## WORK INSTRUCTION:
Write out again, exactly as they stand, the line that includes "(599, 302) = (294, 361): pink" and all remaining lines of the entries.

## EXCERPTED RECORDS:

+===+

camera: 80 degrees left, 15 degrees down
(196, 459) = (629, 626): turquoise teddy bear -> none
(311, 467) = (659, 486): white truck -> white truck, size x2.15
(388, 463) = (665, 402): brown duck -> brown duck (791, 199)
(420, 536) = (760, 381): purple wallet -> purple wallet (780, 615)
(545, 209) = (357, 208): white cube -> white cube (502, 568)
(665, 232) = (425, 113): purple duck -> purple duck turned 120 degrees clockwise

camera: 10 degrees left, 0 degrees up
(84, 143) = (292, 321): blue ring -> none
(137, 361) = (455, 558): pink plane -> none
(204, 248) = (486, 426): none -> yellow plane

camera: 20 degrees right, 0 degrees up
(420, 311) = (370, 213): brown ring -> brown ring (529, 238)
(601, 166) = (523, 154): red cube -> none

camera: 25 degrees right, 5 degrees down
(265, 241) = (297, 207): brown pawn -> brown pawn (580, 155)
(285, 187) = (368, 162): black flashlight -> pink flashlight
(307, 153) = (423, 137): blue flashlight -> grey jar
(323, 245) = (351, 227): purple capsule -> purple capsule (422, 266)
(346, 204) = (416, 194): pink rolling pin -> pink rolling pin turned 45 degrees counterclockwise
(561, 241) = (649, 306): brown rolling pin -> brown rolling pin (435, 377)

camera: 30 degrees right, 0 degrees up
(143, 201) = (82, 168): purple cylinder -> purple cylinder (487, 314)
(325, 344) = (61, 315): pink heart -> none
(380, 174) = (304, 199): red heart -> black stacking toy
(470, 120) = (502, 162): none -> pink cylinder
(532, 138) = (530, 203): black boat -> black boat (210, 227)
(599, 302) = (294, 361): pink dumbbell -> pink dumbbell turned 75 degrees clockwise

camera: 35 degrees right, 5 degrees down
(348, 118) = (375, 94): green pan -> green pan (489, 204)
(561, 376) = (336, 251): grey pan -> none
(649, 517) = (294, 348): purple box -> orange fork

+===+

## SOLUTION FOR THIS EXERCISE:
(599, 302) = (294, 361): pink dumbbell -> pink dumbbell turned 75 degrees clockwise

camera: 35 degrees right, 5 degrees down
(348, 118) = (375, 94): green pan -> green pan (489, 204)
(561, 376) = (336, 251): grey pan -> none
(649, 517) = (294, 348): purple box -> orange fork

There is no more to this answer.